++++ Working data ++++

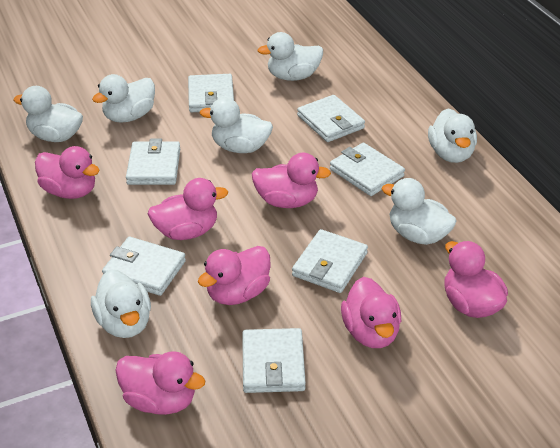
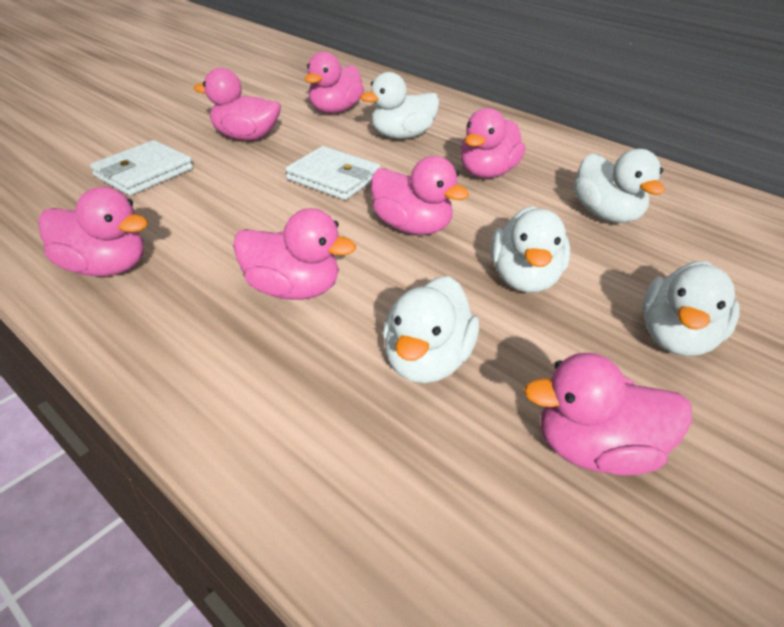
white duck: 7 -> 5
white wallet: 7 -> 2

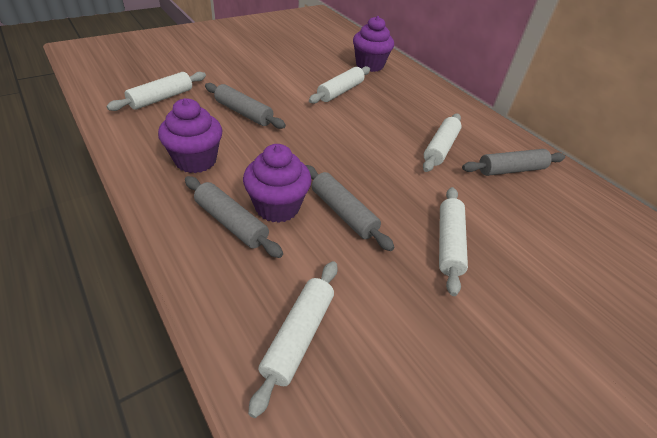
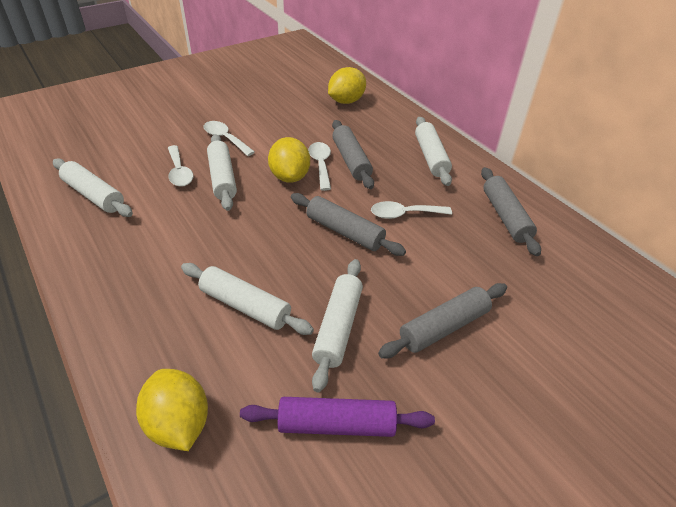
purple cupcake: 3 -> 0
purple rolling pin: 0 -> 1
white spoon: 0 -> 4
yellow lemon: 0 -> 3

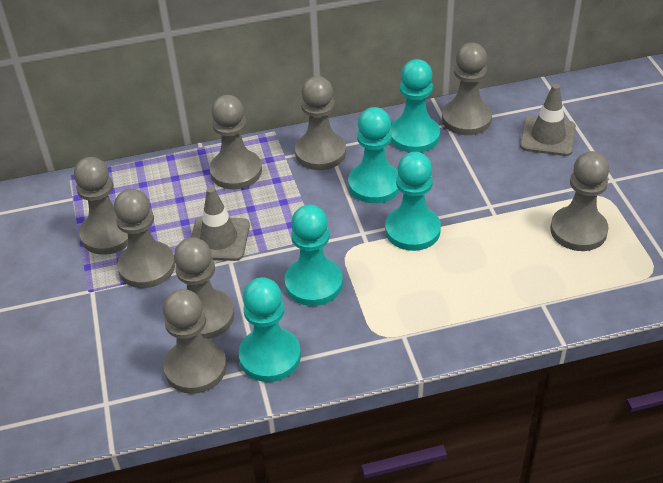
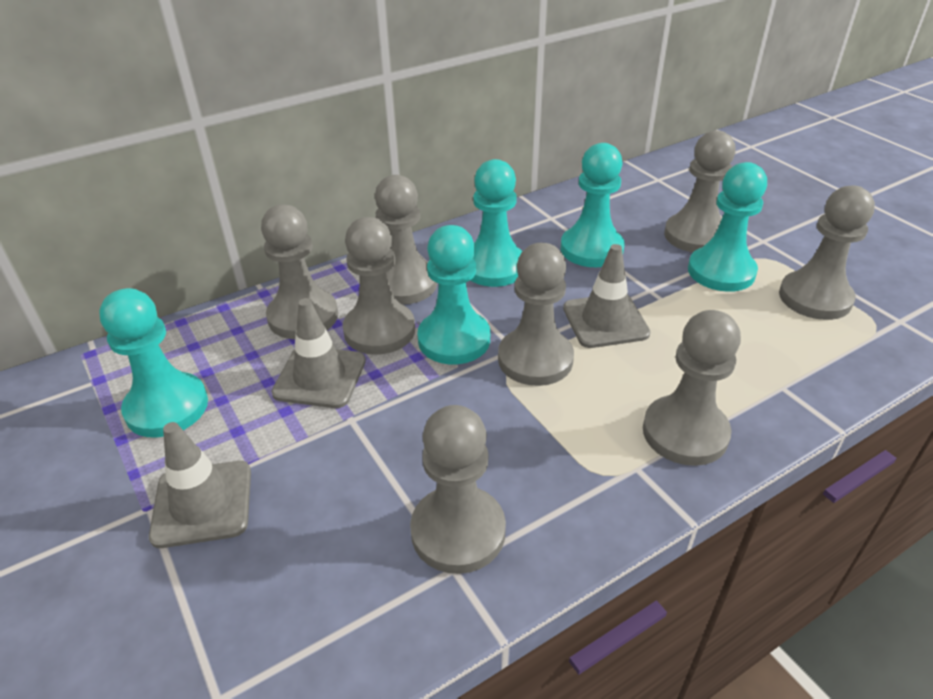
grey traffic cone: 2 -> 3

++++

To answer, repeat exactly the lines from the line containing "white wallet: 7 -> 2" through the last line of the data above, leaving out all pictures.

Response to this task
white wallet: 7 -> 2

purple cupcake: 3 -> 0
purple rolling pin: 0 -> 1
white spoon: 0 -> 4
yellow lemon: 0 -> 3

grey traffic cone: 2 -> 3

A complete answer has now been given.